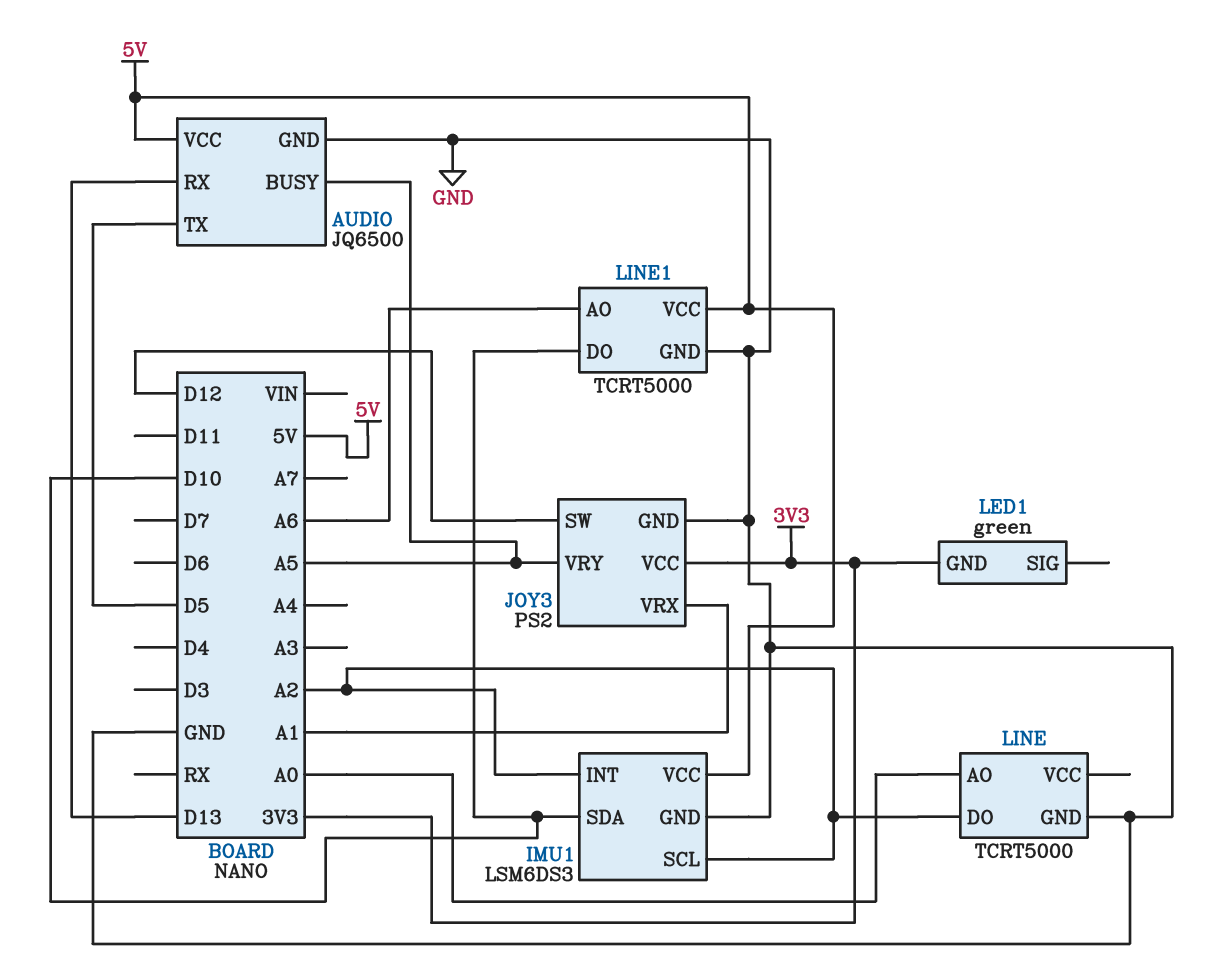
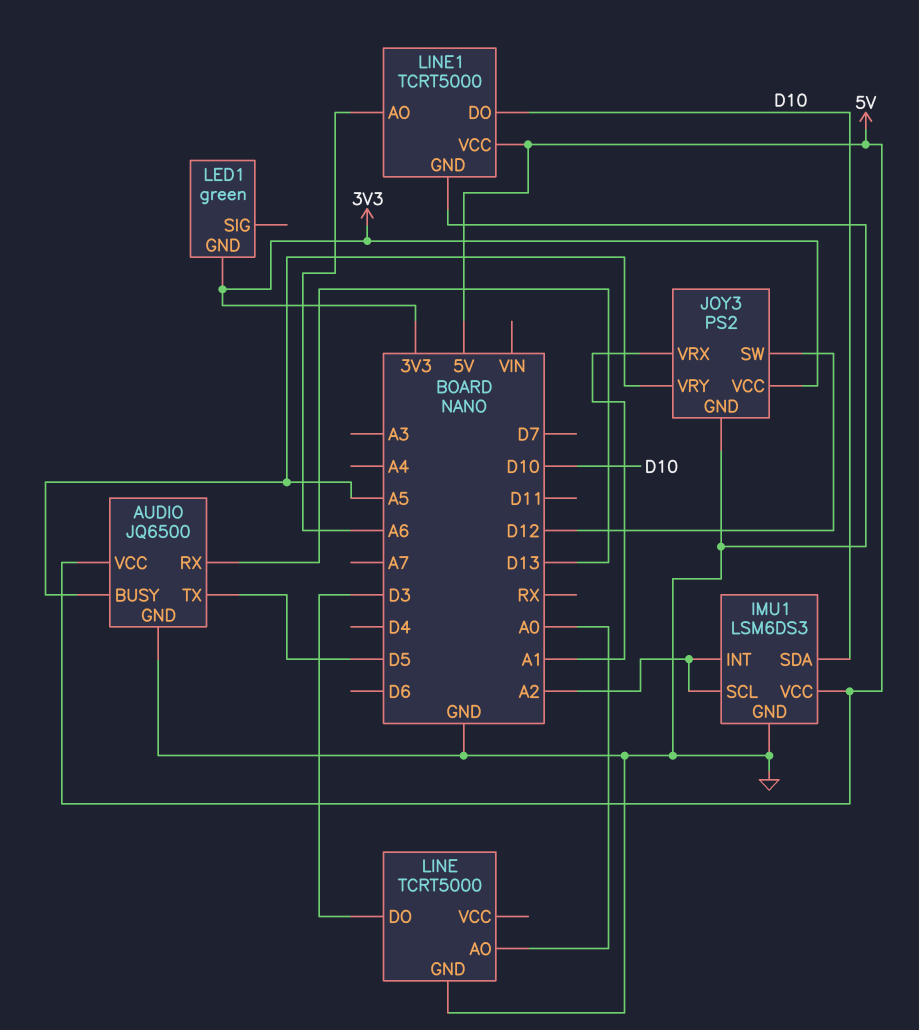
LINE pin DO: A2 -> D3

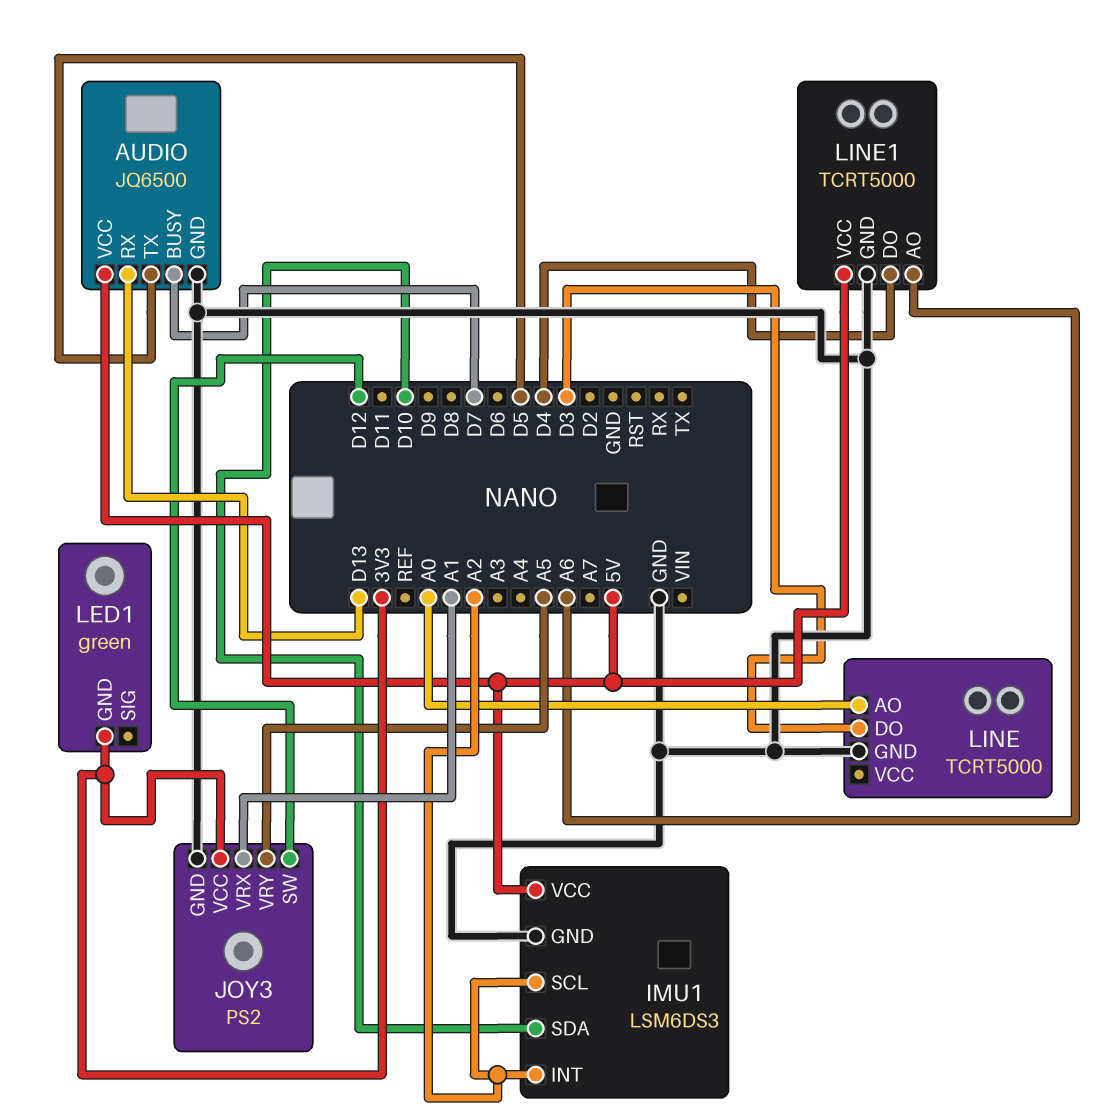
AUDIO pin BUSY: A5 -> D7
LINE1 pin DO: D10 -> D4

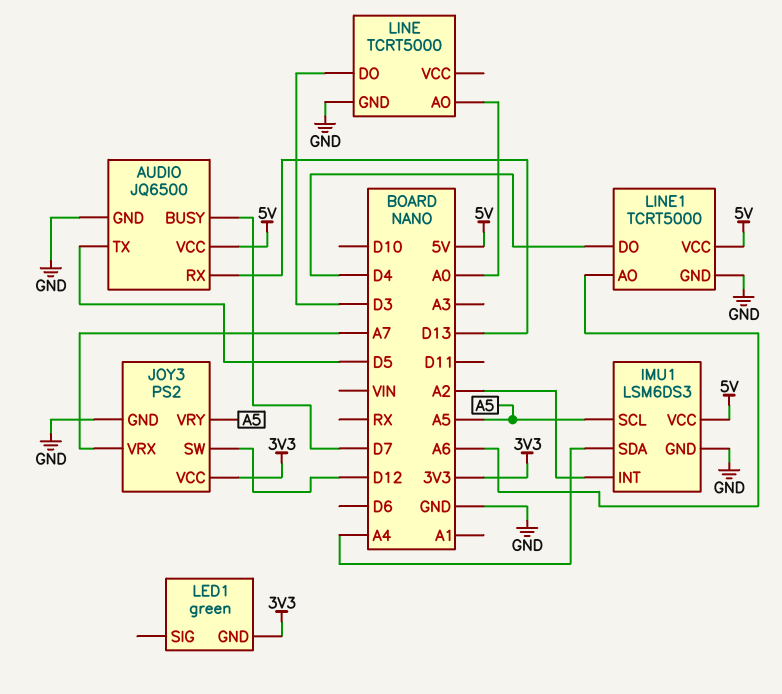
IMU1 pin SCL: A2 -> A5
IMU1 pin SDA: D10 -> A4
JOY3 pin VRX: A1 -> A7

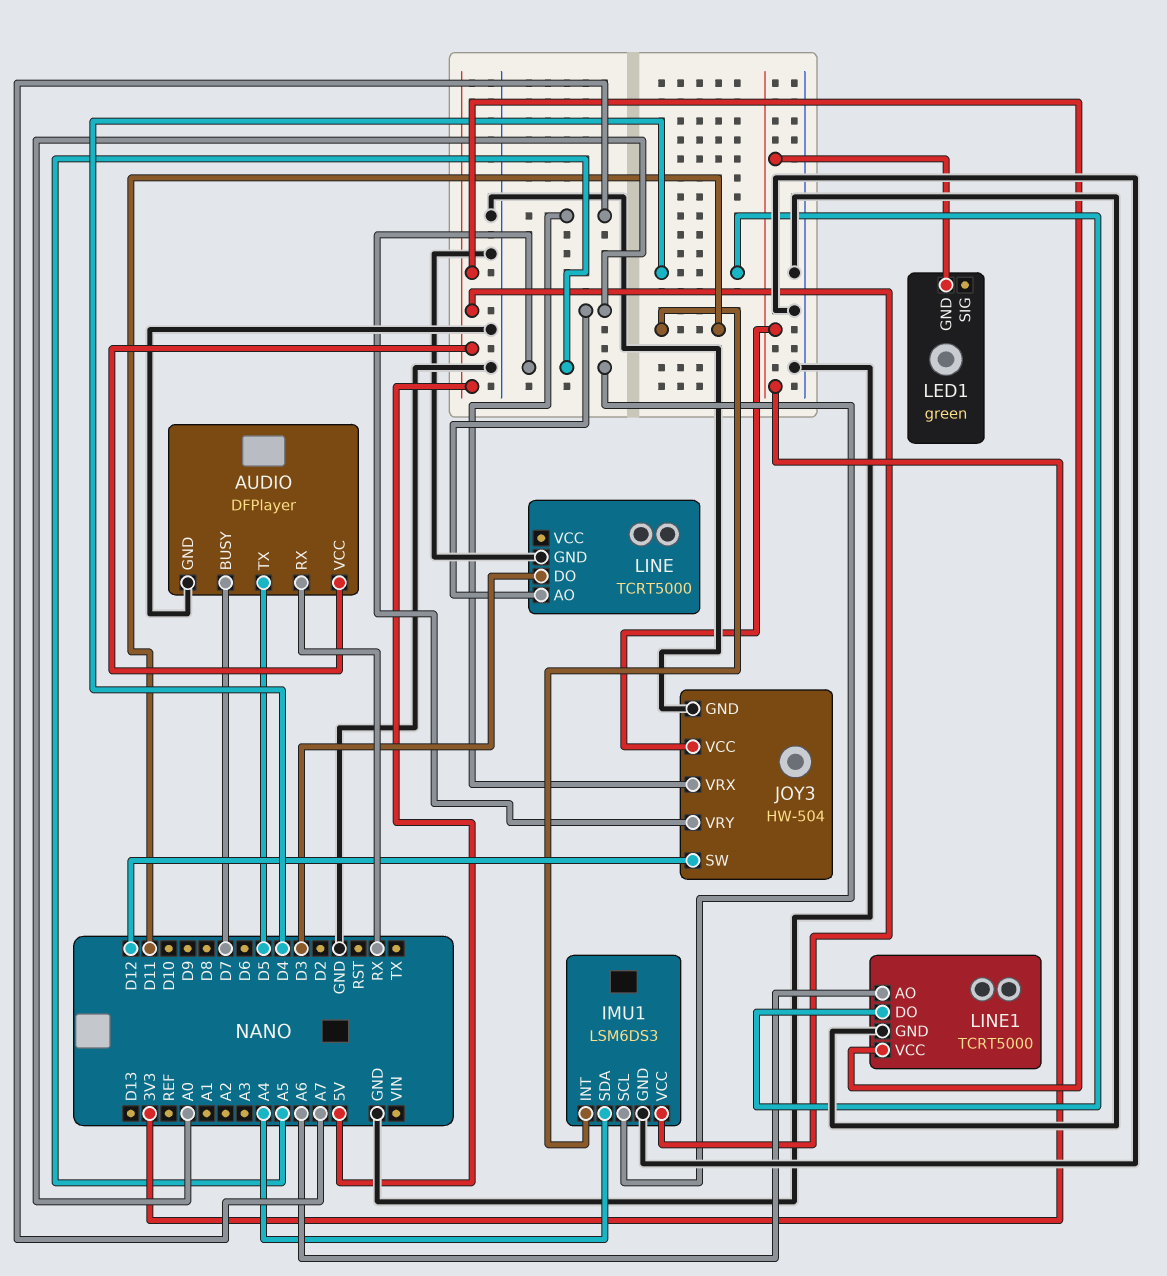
AUDIO: JQ6500 -> DFPlayer
AUDIO pin RX: D13 -> RX
IMU1 pin INT: A2 -> D11
JOY3: PS2 -> HW-504

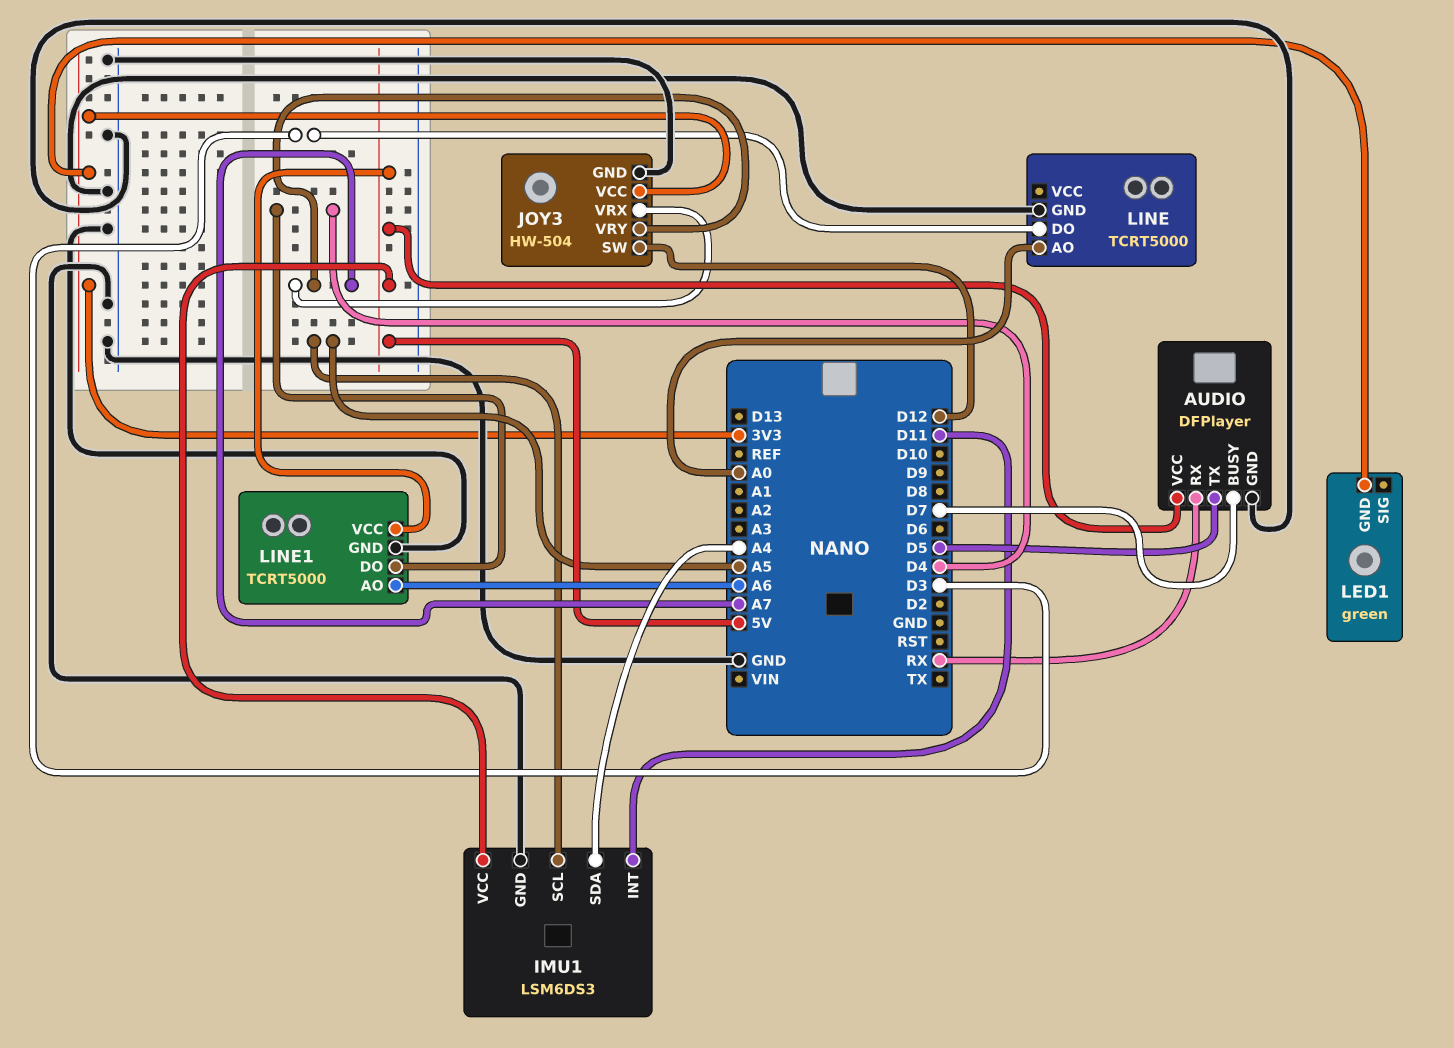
JOY3 pin VRY: A5 -> A7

> **ACTIVITY**:
Only the lines from the one containing "JOY3 pin VRX: A1 -> A7" to the end of the listing belong in the answer, exactly as they stand and with no pictures.

> **RESULT OF THE TASK**:
JOY3 pin VRX: A1 -> A7

AUDIO: JQ6500 -> DFPlayer
AUDIO pin RX: D13 -> RX
IMU1 pin INT: A2 -> D11
JOY3: PS2 -> HW-504

JOY3 pin VRY: A5 -> A7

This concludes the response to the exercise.